Retype the records below word for word, without the pictures.

%%

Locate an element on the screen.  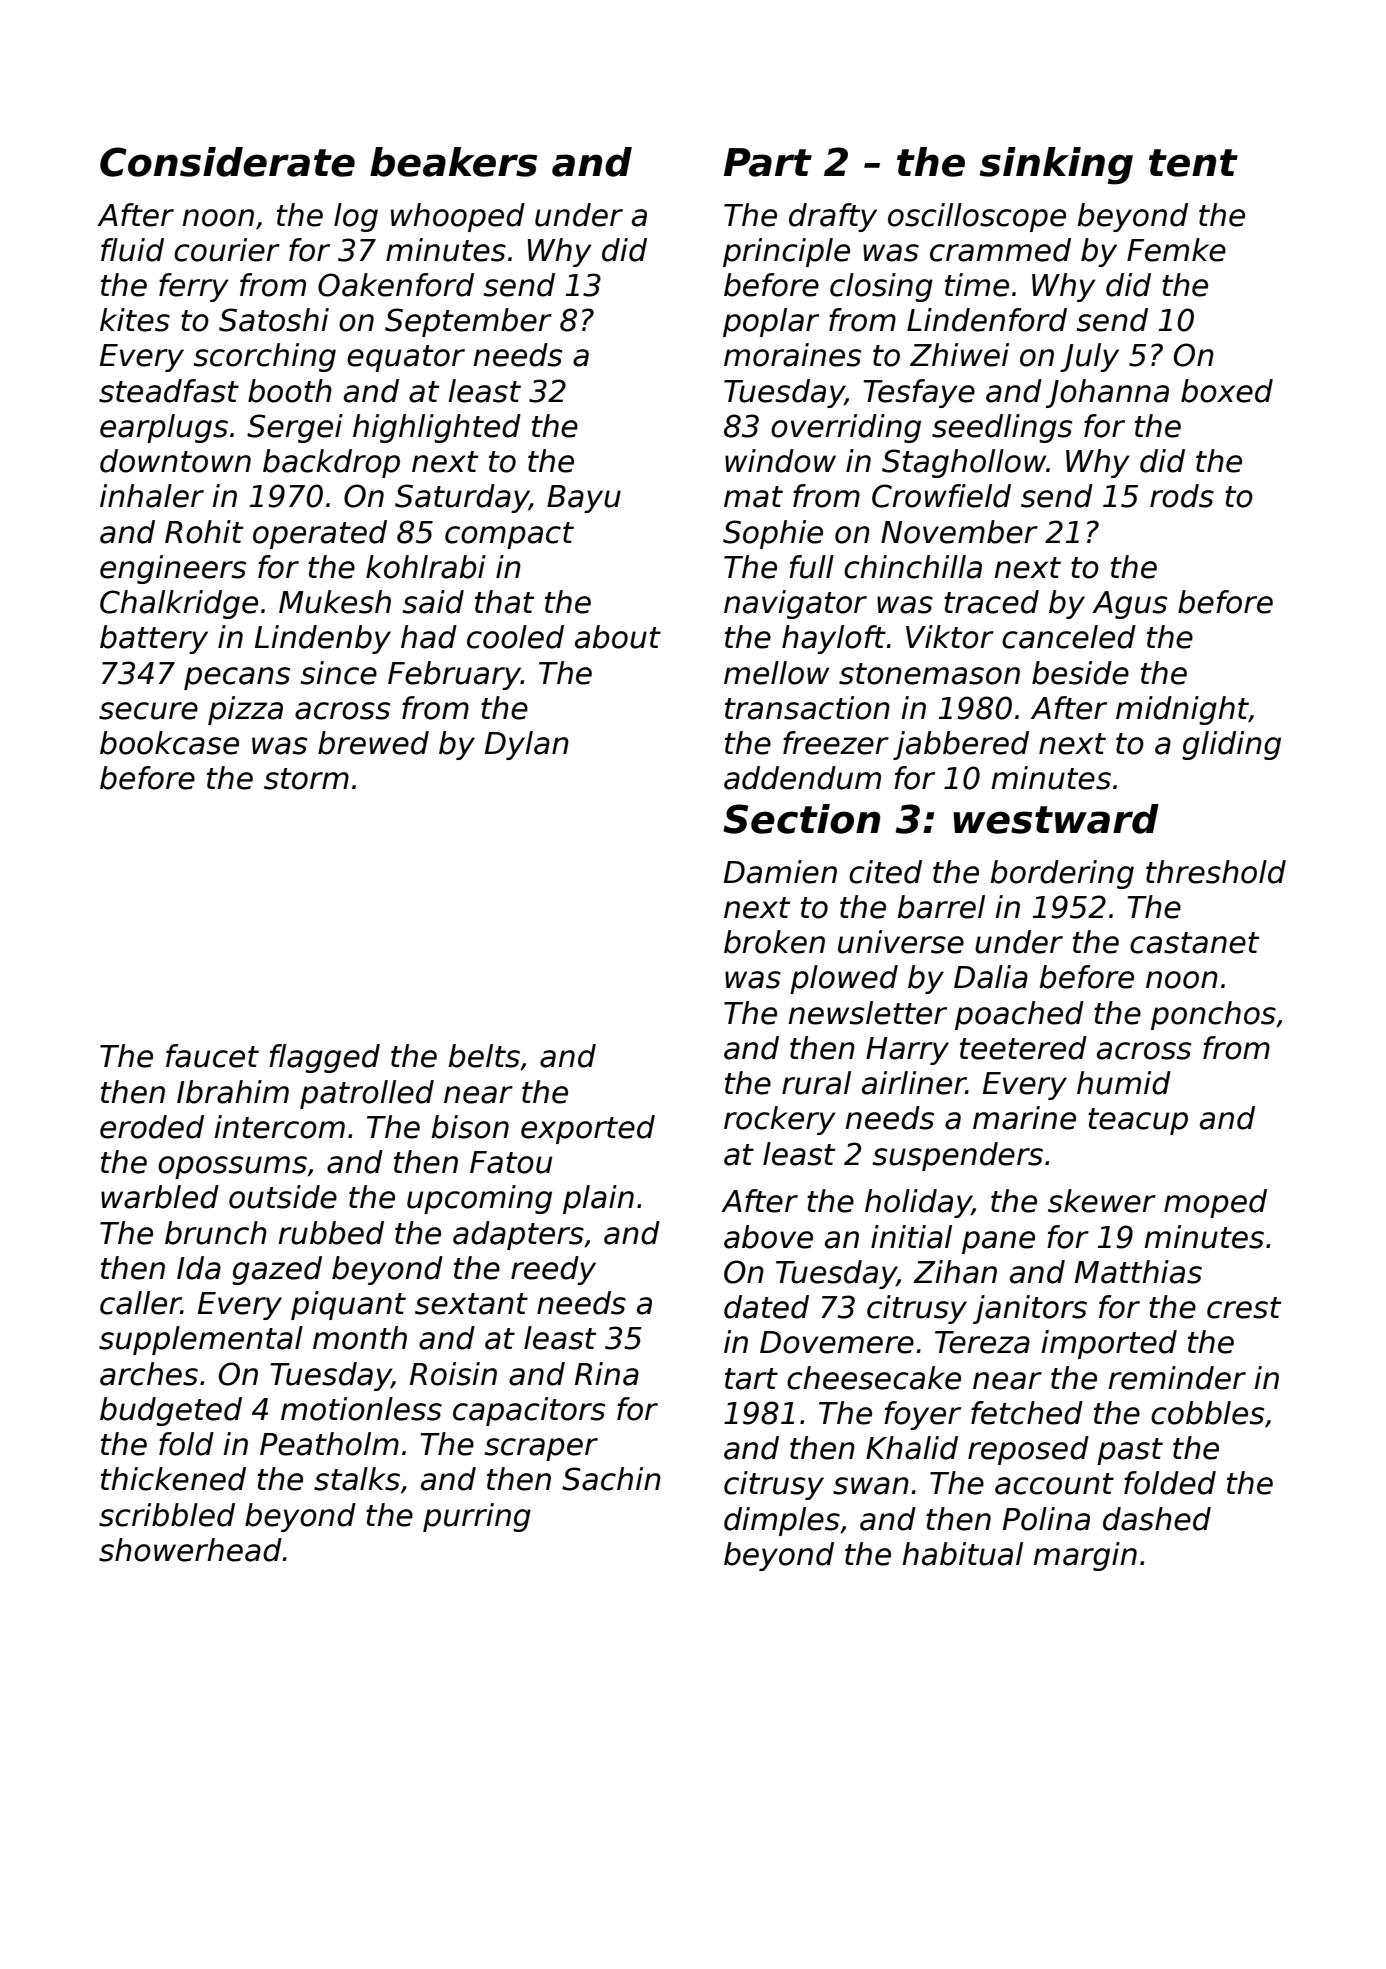
Section is located at coordinates (801, 819).
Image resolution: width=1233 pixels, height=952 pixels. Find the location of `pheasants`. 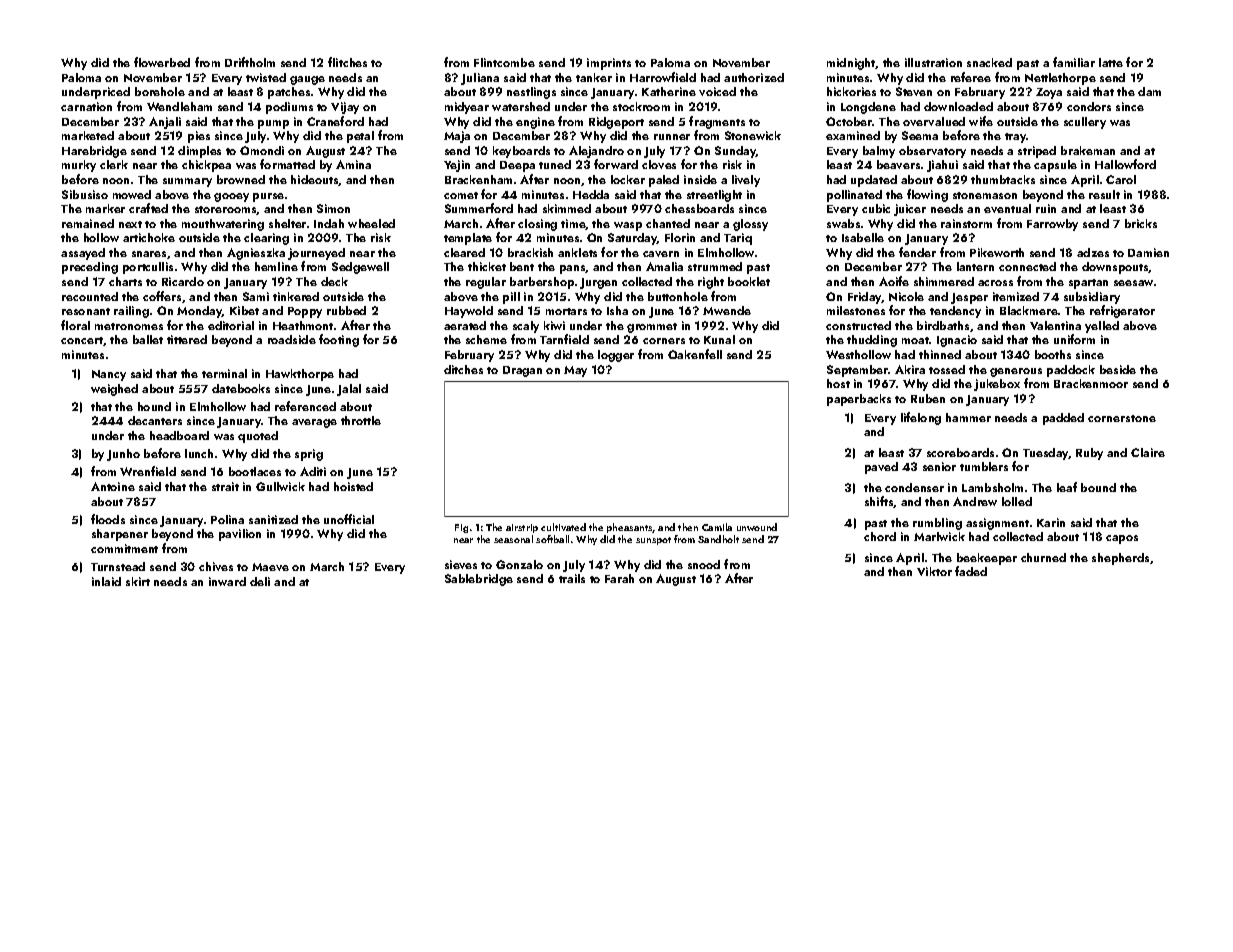

pheasants is located at coordinates (630, 528).
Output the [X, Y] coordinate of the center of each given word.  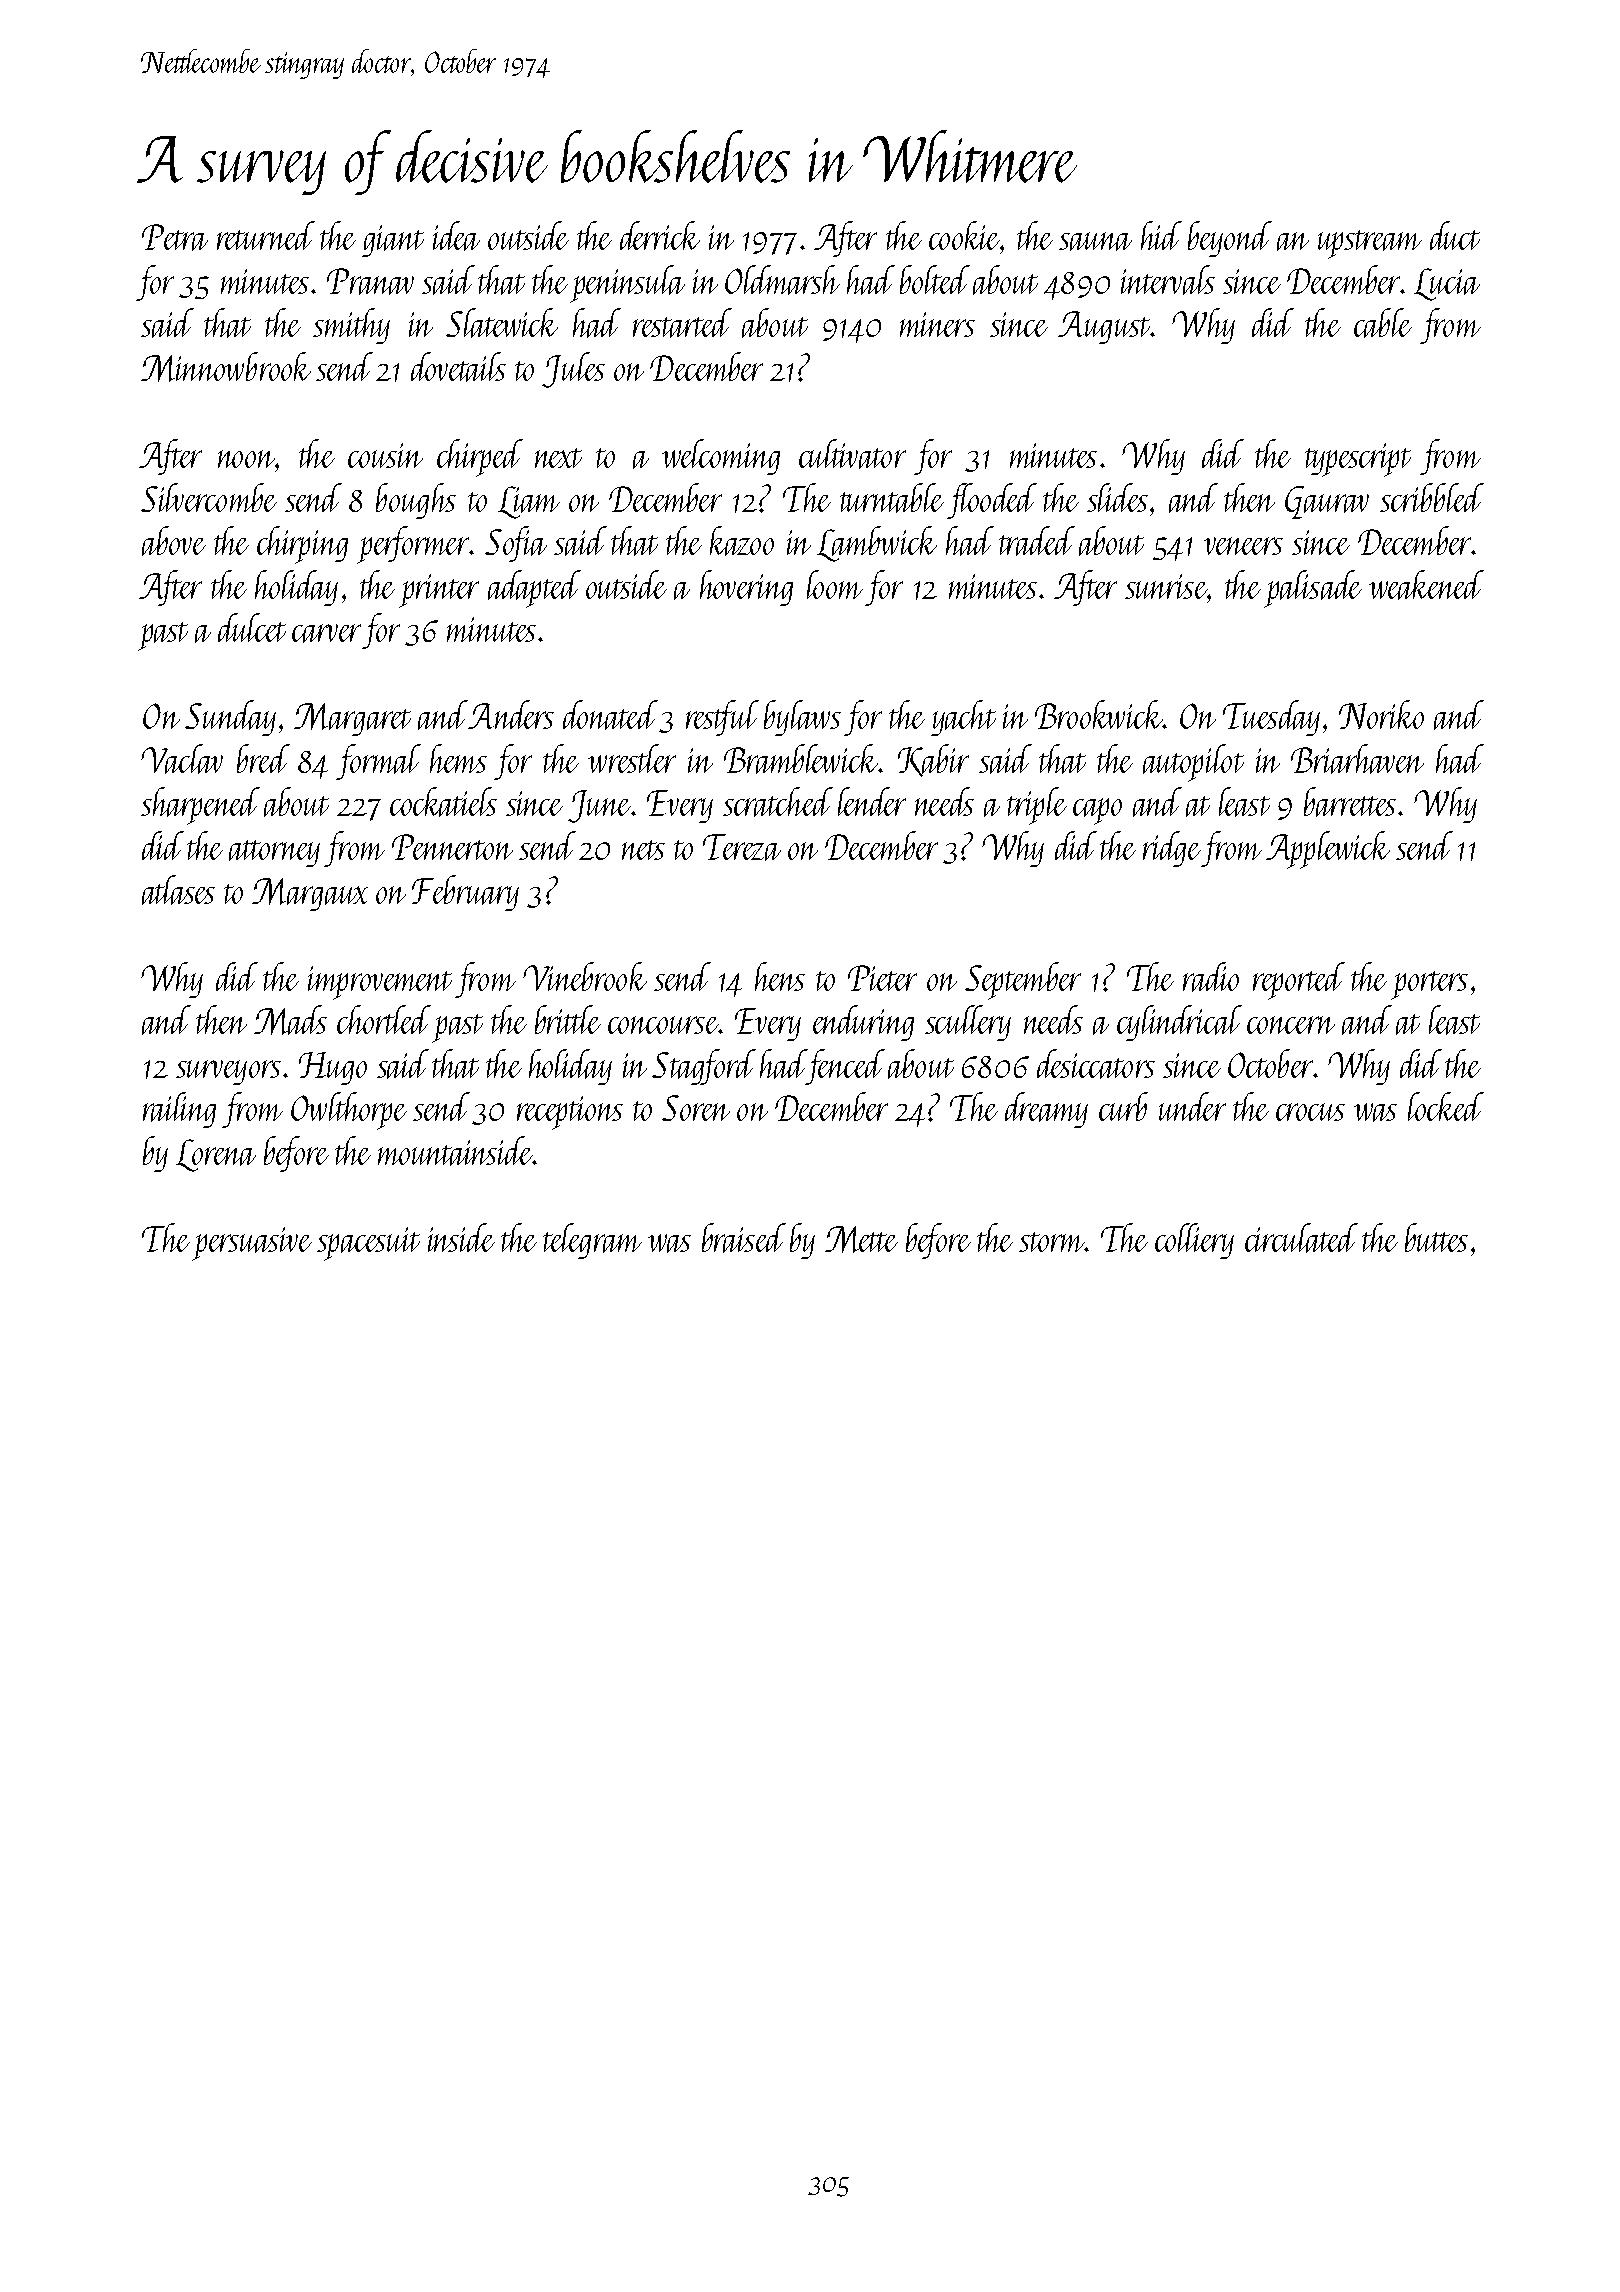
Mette [861, 1239]
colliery [1194, 1241]
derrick [660, 235]
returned [266, 235]
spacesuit [368, 1244]
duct [1455, 235]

%%

** Complete response **
Locate an element on the screen.  
Section is located at coordinates (801, 819).
Image resolution: width=1233 pixels, height=952 pixels. Find the location of `pheasants`. 

pheasants is located at coordinates (630, 528).
Output the [X, Y] coordinate of the center of each given word.  
Mette [861, 1239]
colliery [1194, 1241]
derrick [660, 235]
returned [266, 235]
spacesuit [368, 1244]
duct [1455, 235]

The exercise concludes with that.